======== TASK INPUT ========

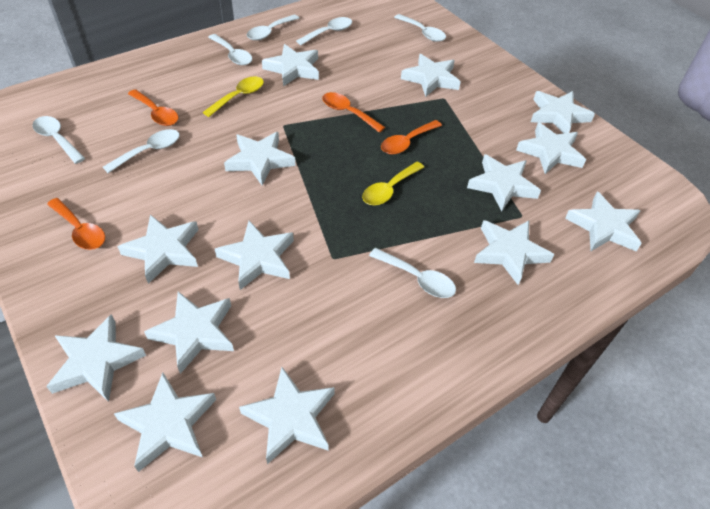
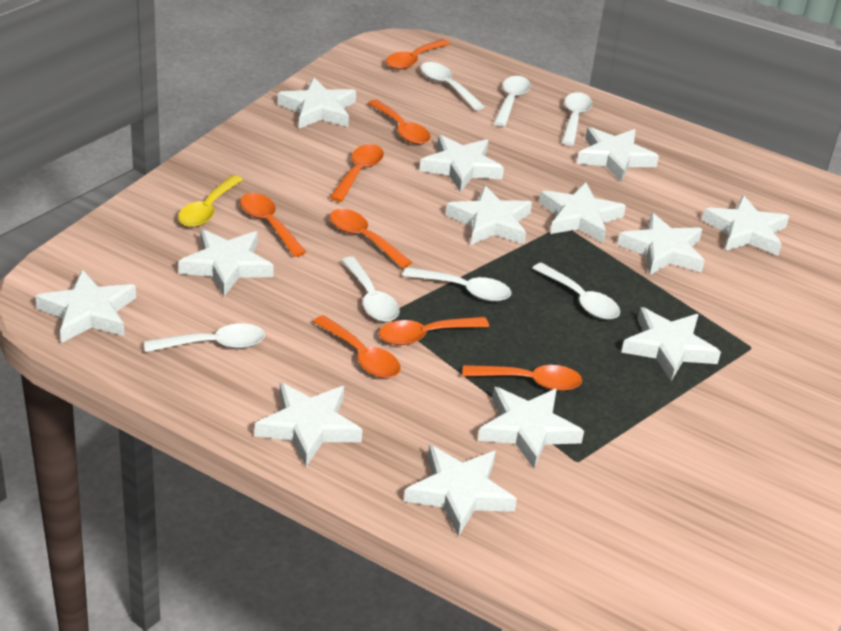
orange spoon: 4 -> 8
white star: 14 -> 13
yellow spoon: 2 -> 1

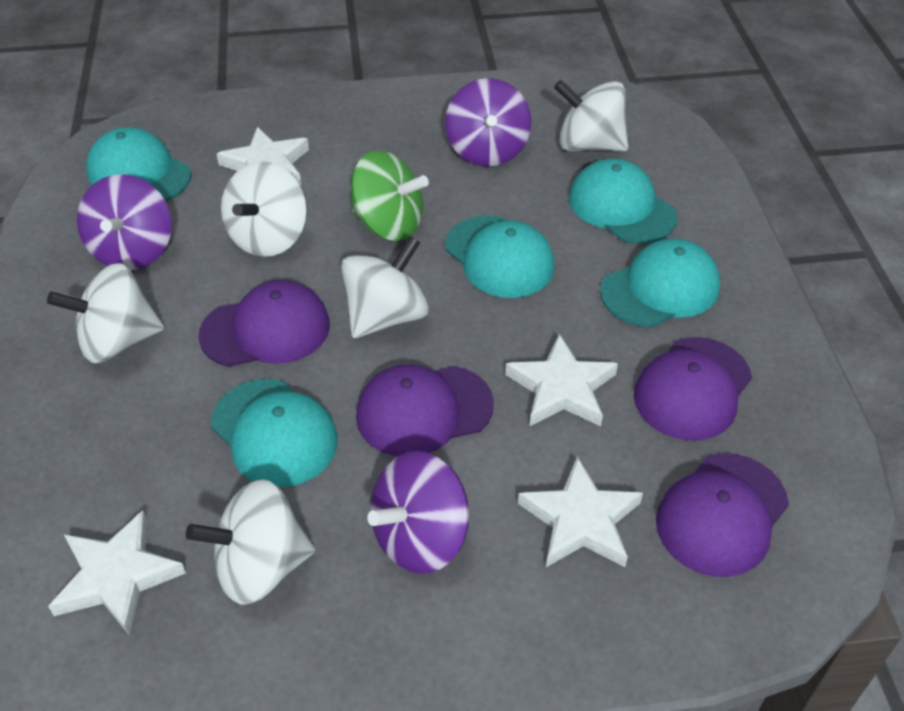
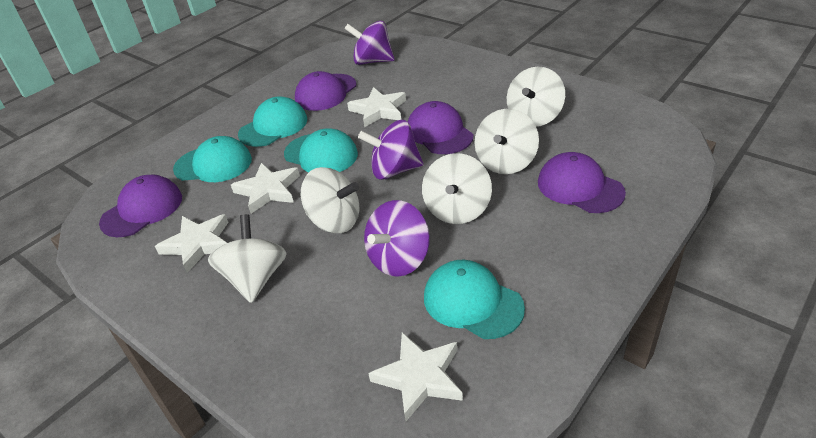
green spinning top: 1 -> 0
turquoise cap: 5 -> 4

========

**BRIEF**.
Please give the data above again in exact form and omit every picture.

**SOLUTION TO THIS TASK**.
orange spoon: 4 -> 8
white star: 14 -> 13
yellow spoon: 2 -> 1

green spinning top: 1 -> 0
turquoise cap: 5 -> 4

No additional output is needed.